WHAT TO PRODUCE:
Once the images are removed, repeat all of the entries exactly.

AVAILABLE RECORDS:

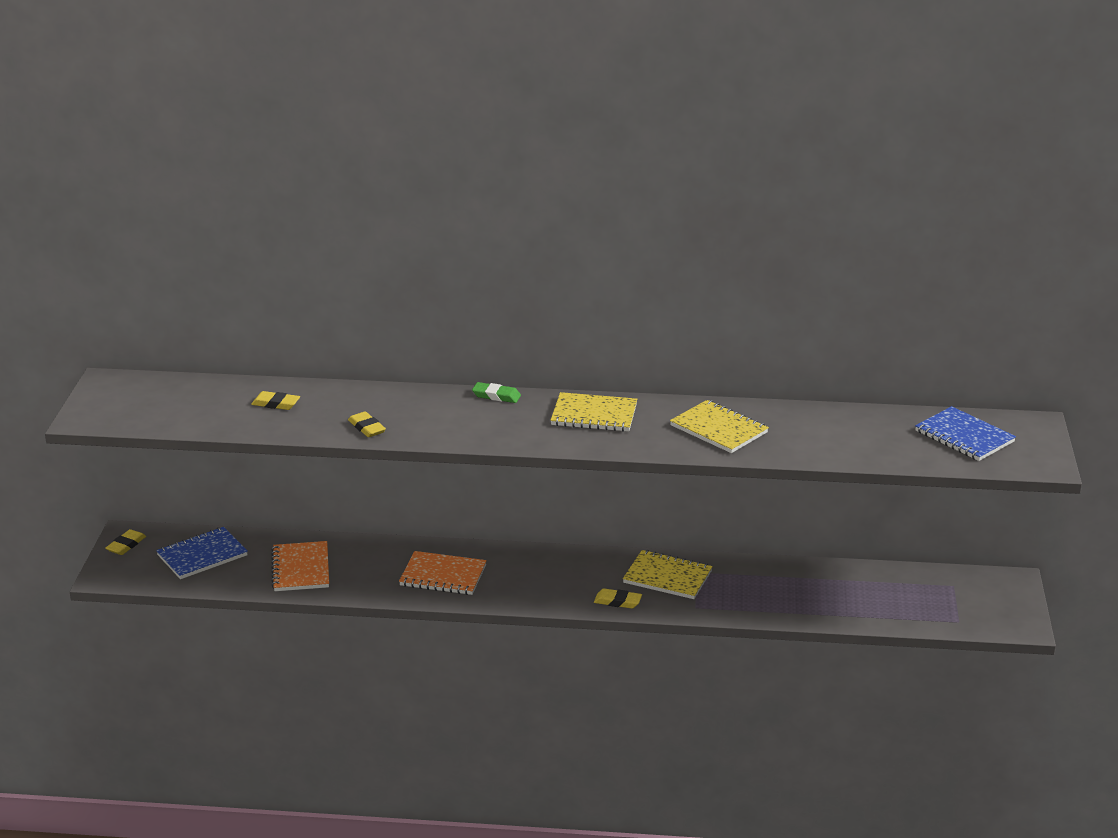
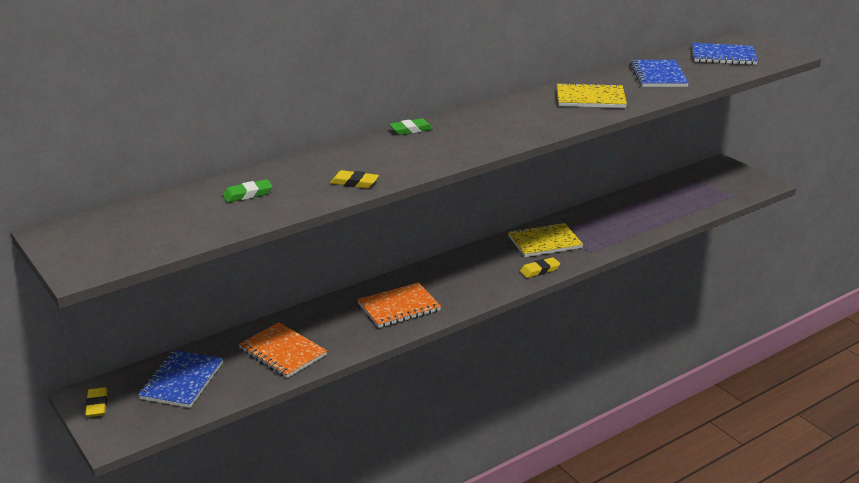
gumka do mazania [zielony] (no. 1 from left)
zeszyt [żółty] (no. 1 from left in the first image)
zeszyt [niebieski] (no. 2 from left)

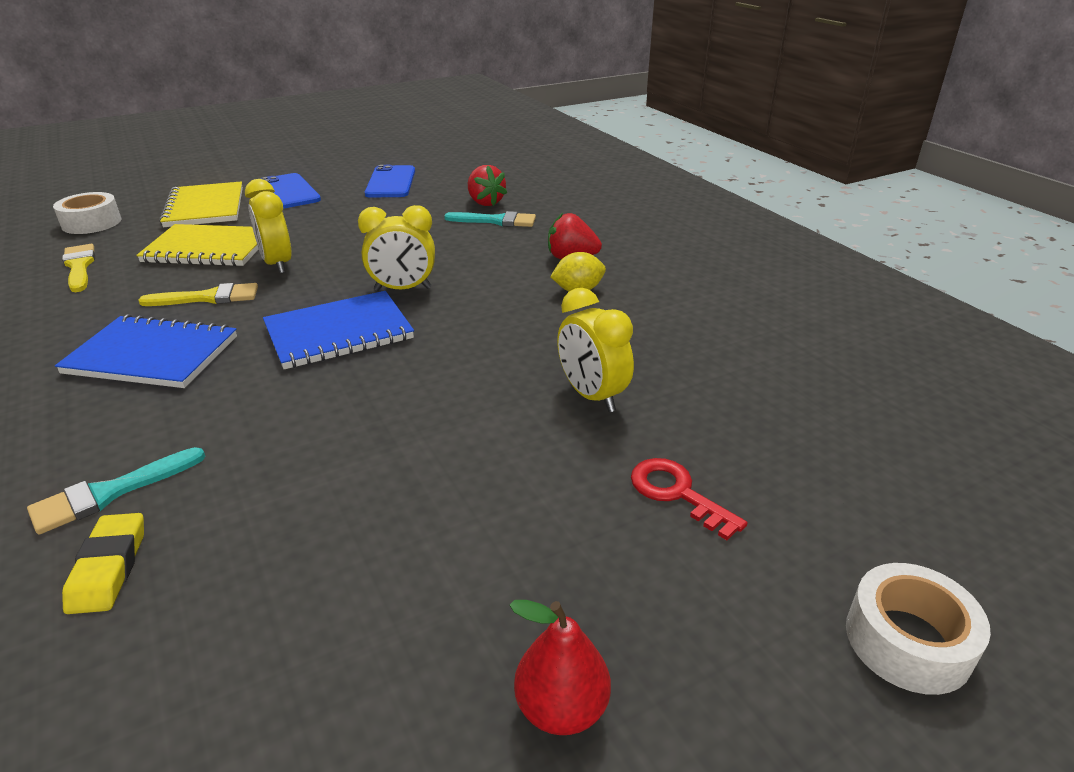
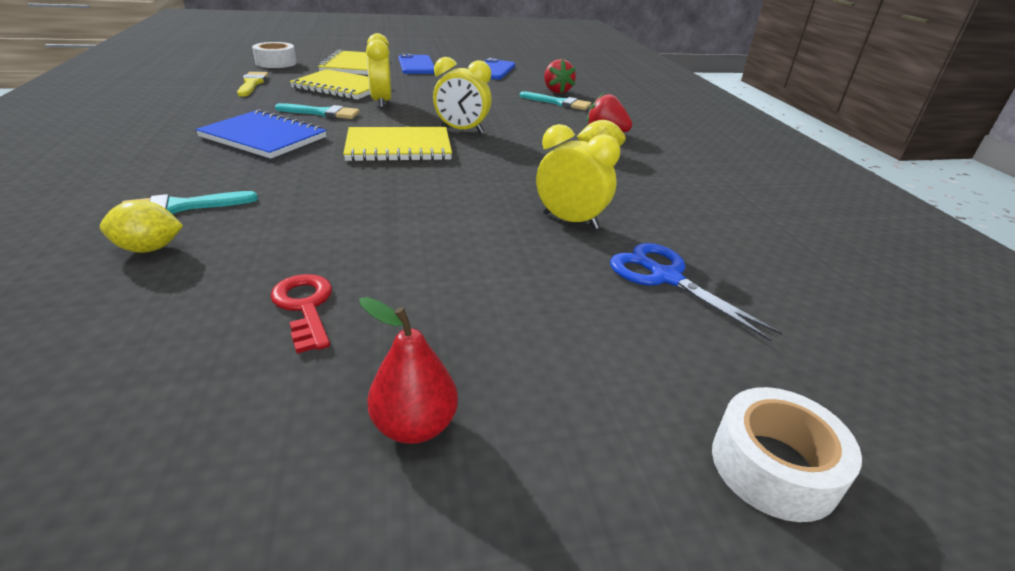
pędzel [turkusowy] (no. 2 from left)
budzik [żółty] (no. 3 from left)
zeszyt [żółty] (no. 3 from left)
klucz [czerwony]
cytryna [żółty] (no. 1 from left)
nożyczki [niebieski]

SOLUTION TO THIS TASK:
gumka do mazania [zielony] (no. 1 from left)
zeszyt [żółty] (no. 1 from left in the first image)
zeszyt [niebieski] (no. 2 from left)

pędzel [turkusowy] (no. 2 from left)
budzik [żółty] (no. 3 from left)
zeszyt [żółty] (no. 3 from left)
klucz [czerwony]
cytryna [żółty] (no. 1 from left)
nożyczki [niebieski]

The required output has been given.